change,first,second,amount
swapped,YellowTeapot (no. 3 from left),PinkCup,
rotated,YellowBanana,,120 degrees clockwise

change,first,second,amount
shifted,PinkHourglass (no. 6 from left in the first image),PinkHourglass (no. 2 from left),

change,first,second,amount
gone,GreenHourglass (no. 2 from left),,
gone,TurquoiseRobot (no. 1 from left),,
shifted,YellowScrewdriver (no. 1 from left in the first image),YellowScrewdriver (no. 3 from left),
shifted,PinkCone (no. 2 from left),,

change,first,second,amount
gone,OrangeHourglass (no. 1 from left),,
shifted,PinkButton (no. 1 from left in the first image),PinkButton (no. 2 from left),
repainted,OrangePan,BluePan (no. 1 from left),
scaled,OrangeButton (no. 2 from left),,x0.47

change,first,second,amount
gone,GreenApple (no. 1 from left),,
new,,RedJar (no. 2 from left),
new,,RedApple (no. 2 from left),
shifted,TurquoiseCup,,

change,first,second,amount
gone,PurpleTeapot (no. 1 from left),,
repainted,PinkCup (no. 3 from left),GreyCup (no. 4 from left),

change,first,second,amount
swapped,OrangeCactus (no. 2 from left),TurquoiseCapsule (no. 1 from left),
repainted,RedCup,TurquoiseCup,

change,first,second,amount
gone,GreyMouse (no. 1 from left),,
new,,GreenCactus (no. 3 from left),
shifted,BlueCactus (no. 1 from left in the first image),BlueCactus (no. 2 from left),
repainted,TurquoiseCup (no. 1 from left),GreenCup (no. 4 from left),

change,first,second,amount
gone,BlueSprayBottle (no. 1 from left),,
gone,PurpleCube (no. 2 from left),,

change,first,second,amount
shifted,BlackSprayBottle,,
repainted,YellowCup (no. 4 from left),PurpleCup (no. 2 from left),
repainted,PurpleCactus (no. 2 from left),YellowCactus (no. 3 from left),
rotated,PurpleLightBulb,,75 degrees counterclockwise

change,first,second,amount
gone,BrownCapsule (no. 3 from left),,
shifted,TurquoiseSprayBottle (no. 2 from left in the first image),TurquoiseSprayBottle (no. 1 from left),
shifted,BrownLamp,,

++++++++++

* _Work request_:
Only one number is expected: the count of lines in the entries holding the string "image".

* _Your response_:
5